Dataset records
··········

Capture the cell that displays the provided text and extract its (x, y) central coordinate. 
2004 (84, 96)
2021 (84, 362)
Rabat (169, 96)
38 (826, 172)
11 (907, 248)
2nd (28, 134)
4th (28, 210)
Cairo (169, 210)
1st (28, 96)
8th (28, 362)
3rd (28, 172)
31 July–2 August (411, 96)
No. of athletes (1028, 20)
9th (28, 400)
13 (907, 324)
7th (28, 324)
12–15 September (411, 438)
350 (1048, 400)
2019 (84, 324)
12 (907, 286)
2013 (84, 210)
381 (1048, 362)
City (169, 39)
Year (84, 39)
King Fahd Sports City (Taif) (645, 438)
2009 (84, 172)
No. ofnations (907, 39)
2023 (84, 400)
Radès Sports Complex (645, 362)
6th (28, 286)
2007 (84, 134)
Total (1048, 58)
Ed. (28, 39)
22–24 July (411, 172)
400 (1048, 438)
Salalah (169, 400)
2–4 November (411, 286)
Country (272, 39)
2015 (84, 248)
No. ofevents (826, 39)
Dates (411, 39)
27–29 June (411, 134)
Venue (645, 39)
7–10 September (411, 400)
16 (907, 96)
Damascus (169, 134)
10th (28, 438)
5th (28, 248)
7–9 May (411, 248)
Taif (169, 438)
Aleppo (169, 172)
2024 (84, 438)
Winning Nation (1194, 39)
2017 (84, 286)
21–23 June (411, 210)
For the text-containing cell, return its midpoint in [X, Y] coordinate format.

··········

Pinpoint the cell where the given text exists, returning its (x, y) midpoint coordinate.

··········

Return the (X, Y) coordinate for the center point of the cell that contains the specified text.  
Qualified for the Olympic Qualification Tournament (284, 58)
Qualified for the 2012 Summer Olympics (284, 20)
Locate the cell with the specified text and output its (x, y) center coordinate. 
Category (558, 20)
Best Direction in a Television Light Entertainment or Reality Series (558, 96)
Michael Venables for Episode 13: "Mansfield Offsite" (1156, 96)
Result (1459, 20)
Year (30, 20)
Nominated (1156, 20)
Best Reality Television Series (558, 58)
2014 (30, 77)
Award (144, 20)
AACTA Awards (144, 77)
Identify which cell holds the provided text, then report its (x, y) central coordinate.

··········

Requirements
Could you arrange the rows above as a numbered list, from the line with "Return the (X, Y)" to the line with "Year (30, 20)", both included and blank lines left out?

The response
1. Return the (X, Y) coordinate for the center point of the cell that contains the specified text.  
2. Qualified for the Olympic Qualification Tournament (284, 58)
3. Qualified for the 2012 Summer Olympics (284, 20)
4. Locate the cell with the specified text and output its (x, y) center coordinate. 
5. Category (558, 20)
6. Best Direction in a Television Light Entertainment or Reality Series (558, 96)
7. Michael Venables for Episode 13: "Mansfield Offsite" (1156, 96)
8. Result (1459, 20)
9. Year (30, 20)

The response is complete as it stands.